(Stored entries)
--

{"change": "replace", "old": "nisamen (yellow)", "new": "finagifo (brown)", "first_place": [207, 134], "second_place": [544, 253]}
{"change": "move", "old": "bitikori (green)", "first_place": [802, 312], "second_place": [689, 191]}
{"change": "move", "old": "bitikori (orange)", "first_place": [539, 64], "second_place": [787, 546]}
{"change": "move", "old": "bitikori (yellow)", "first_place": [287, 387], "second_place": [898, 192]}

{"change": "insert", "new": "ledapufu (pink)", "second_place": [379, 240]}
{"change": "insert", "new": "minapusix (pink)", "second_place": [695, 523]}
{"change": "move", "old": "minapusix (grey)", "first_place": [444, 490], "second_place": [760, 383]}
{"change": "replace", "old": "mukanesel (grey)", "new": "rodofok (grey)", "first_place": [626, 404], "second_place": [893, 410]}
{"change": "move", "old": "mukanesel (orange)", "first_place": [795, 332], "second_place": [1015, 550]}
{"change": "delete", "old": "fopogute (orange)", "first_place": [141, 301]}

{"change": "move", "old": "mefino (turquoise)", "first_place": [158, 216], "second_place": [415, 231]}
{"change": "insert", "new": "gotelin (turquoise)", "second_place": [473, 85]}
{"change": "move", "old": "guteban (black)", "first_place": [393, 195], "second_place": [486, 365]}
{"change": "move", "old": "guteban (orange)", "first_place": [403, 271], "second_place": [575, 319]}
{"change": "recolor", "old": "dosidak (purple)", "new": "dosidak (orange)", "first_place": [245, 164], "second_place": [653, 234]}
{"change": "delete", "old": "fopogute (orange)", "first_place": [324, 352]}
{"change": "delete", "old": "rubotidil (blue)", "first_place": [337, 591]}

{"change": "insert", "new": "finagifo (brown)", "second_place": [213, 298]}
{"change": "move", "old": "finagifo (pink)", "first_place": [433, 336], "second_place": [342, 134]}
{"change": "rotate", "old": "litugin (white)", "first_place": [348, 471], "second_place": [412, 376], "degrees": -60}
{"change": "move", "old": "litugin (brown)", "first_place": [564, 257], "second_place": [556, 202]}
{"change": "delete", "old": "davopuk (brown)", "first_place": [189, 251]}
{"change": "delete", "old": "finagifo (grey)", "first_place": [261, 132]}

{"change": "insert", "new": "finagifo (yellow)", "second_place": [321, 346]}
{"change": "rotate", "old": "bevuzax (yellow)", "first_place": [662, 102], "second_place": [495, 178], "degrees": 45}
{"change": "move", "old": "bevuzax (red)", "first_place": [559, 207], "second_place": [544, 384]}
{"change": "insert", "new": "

--

_INSTRUCTIONS TO FOLLOW_:
The response must contain every entry, each one identical to the original.

_WRITTEN SOLUTION_:
{"change": "replace", "old": "nisamen (yellow)", "new": "finagifo (brown)", "first_place": [207, 134], "second_place": [544, 253]}
{"change": "move", "old": "bitikori (green)", "first_place": [802, 312], "second_place": [689, 191]}
{"change": "move", "old": "bitikori (orange)", "first_place": [539, 64], "second_place": [787, 546]}
{"change": "move", "old": "bitikori (yellow)", "first_place": [287, 387], "second_place": [898, 192]}

{"change": "insert", "new": "ledapufu (pink)", "second_place": [379, 240]}
{"change": "insert", "new": "minapusix (pink)", "second_place": [695, 523]}
{"change": "move", "old": "minapusix (grey)", "first_place": [444, 490], "second_place": [760, 383]}
{"change": "replace", "old": "mukanesel (grey)", "new": "rodofok (grey)", "first_place": [626, 404], "second_place": [893, 410]}
{"change": "move", "old": "mukanesel (orange)", "first_place": [795, 332], "second_place": [1015, 550]}
{"change": "delete", "old": "fopogute (orange)", "first_place": [141, 301]}

{"change": "move", "old": "mefino (turquoise)", "first_place": [158, 216], "second_place": [415, 231]}
{"change": "insert", "new": "gotelin (turquoise)", "second_place": [473, 85]}
{"change": "move", "old": "guteban (black)", "first_place": [393, 195], "second_place": [486, 365]}
{"change": "move", "old": "guteban (orange)", "first_place": [403, 271], "second_place": [575, 319]}
{"change": "recolor", "old": "dosidak (purple)", "new": "dosidak (orange)", "first_place": [245, 164], "second_place": [653, 234]}
{"change": "delete", "old": "fopogute (orange)", "first_place": [324, 352]}
{"change": "delete", "old": "rubotidil (blue)", "first_place": [337, 591]}

{"change": "insert", "new": "finagifo (brown)", "second_place": [213, 298]}
{"change": "move", "old": "finagifo (pink)", "first_place": [433, 336], "second_place": [342, 134]}
{"change": "rotate", "old": "litugin (white)", "first_place": [348, 471], "second_place": [412, 376], "degrees": -60}
{"change": "move", "old": "litugin (brown)", "first_place": [564, 257], "second_place": [556, 202]}
{"change": "delete", "old": "davopuk (brown)", "first_place": [189, 251]}
{"change": "delete", "old": "finagifo (grey)", "first_place": [261, 132]}

{"change": "insert", "new": "finagifo (yellow)", "second_place": [321, 346]}
{"change": "rotate", "old": "bevuzax (yellow)", "first_place": [662, 102], "second_place": [495, 178], "degrees": 45}
{"change": "move", "old": "bevuzax (red)", "first_place": [559, 207], "second_place": [544, 384]}
{"change": "insert", "new": "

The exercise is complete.